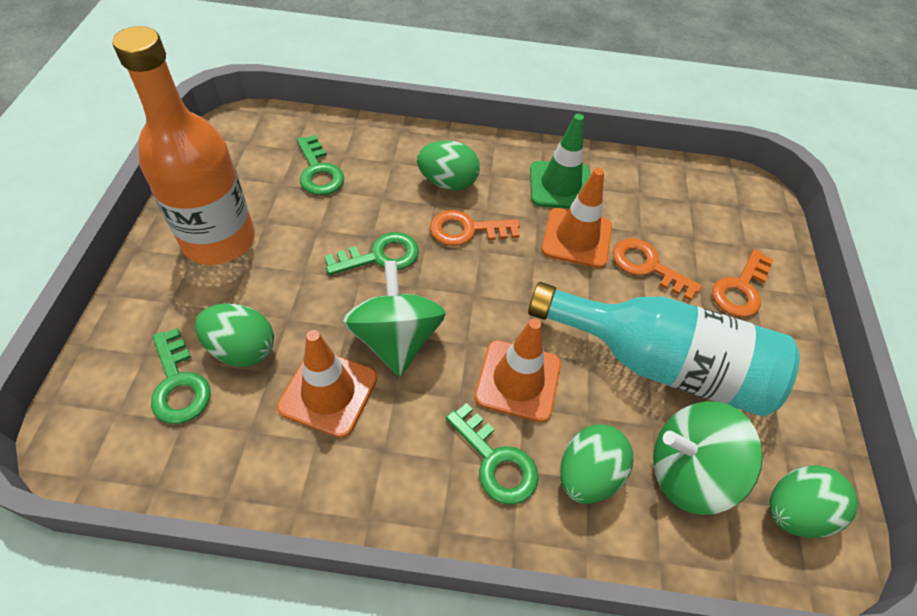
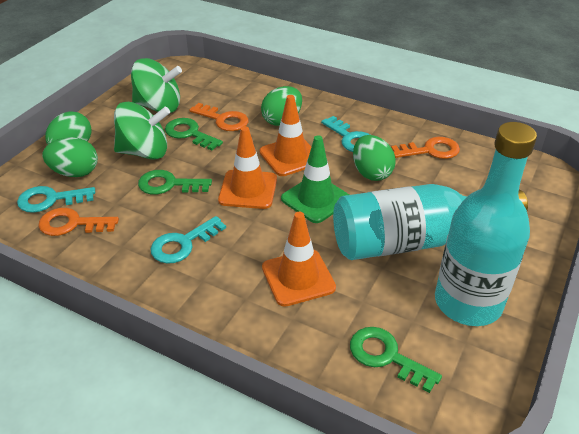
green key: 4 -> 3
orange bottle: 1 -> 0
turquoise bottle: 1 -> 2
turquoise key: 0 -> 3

== == ==

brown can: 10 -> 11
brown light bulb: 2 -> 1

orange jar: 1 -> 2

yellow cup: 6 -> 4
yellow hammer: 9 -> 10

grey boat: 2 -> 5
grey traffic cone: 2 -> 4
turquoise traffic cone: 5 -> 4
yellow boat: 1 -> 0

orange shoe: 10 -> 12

== == ==

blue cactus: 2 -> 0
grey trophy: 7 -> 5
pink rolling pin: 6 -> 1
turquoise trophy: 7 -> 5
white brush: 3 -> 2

== == ==

WORK REQUEST
Taking the entries above, print exactly the lines starting at the line with "yellow cup: 6 -> 4" and ending at the line with "orange shoe: 10 -> 12", both included.

WRITTEN RESPONSE
yellow cup: 6 -> 4
yellow hammer: 9 -> 10

grey boat: 2 -> 5
grey traffic cone: 2 -> 4
turquoise traffic cone: 5 -> 4
yellow boat: 1 -> 0

orange shoe: 10 -> 12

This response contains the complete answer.